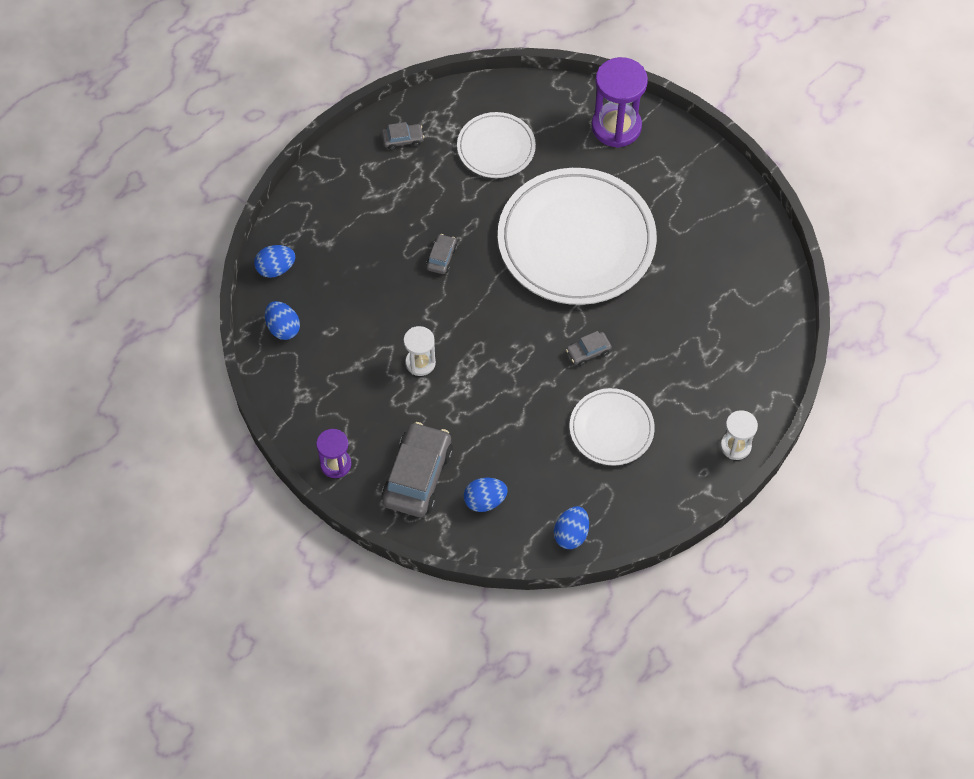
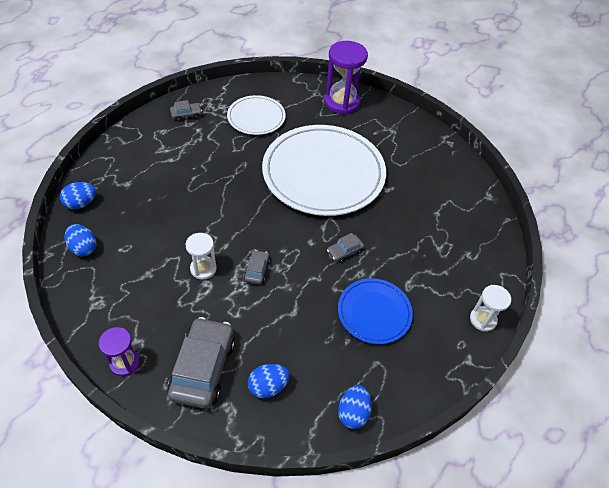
camera: 10 degrees left, 10 degrees down
(441, 257) = (218, 189): grey car -> grey car (257, 270)
(611, 429) = (374, 312): white plate -> blue plate

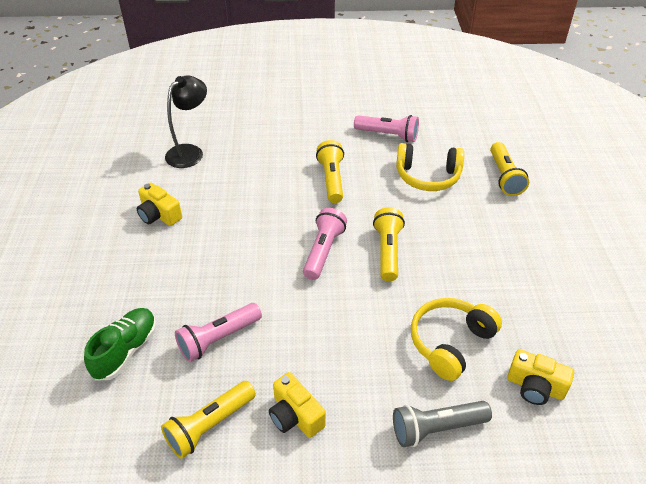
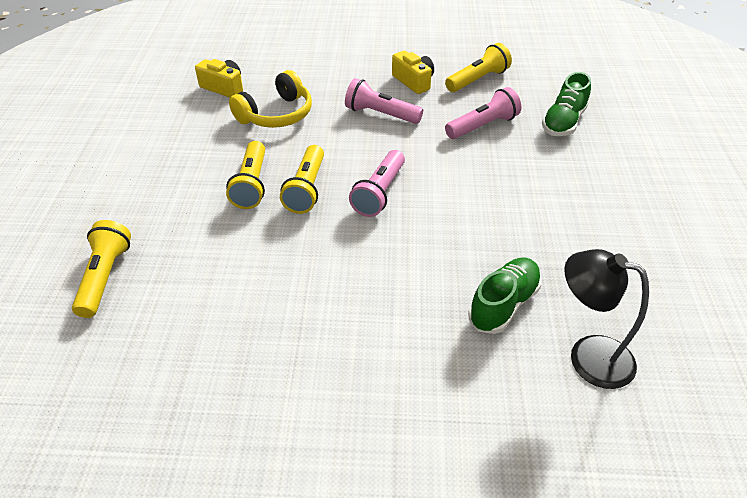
camera: 175 degrees left, 0 degrees up
(159, 215) = (590, 246): yellow camera -> none
(190, 152) = (588, 356): black lamp -> black lamp turned 75 degrees clockwise
(234, 175) = (503, 304): none -> green shoe
(331, 179) = (356, 288): yellow flashlight -> yellow flashlight (251, 185)
(388, 135) = (242, 373): pink flashlight -> pink flashlight (380, 114)
(427, 176) = (214, 284): yellow headphones -> none
(436, 428) = (311, 72): grey flashlight -> none

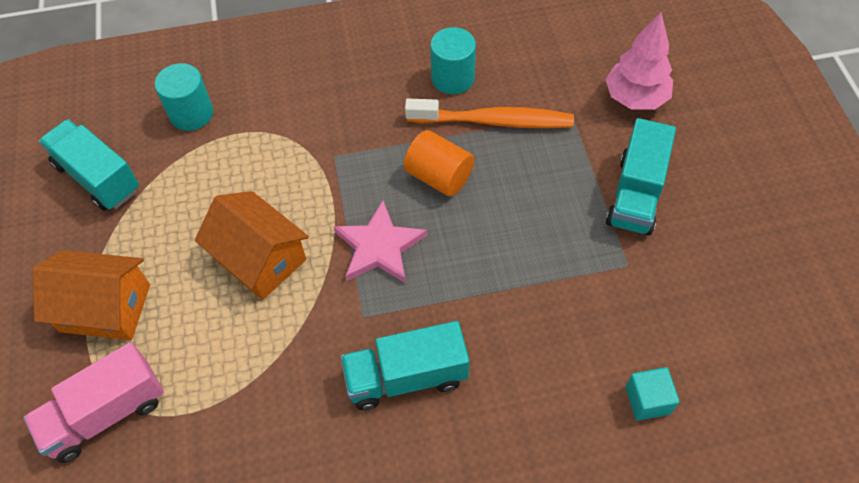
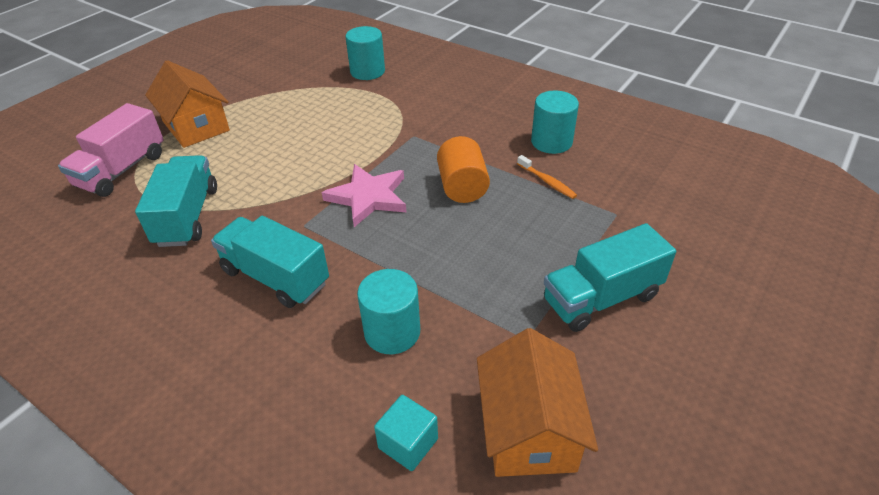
camera: 45 degrees right, 15 degrees down
(98, 177) = (282, 72): turquoise truck -> turquoise truck (187, 216)
(106, 413) = (122, 170): pink truck -> pink truck turned 75 degrees counterclockwise
(260, 259) = (296, 156): orange house -> orange house (529, 429)
(494, 121) = (547, 182): orange toothbrush -> orange toothbrush, size x0.46
(544, 339) = (392, 332): none -> turquoise cylinder
(635, 98) = (690, 238): pink tree -> none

INSTRUCTIONS TO FOLLOW:
From the data above, count the lines that hold the string "degrees". Reply with only that number.

PROBLEM SOLUTION:
5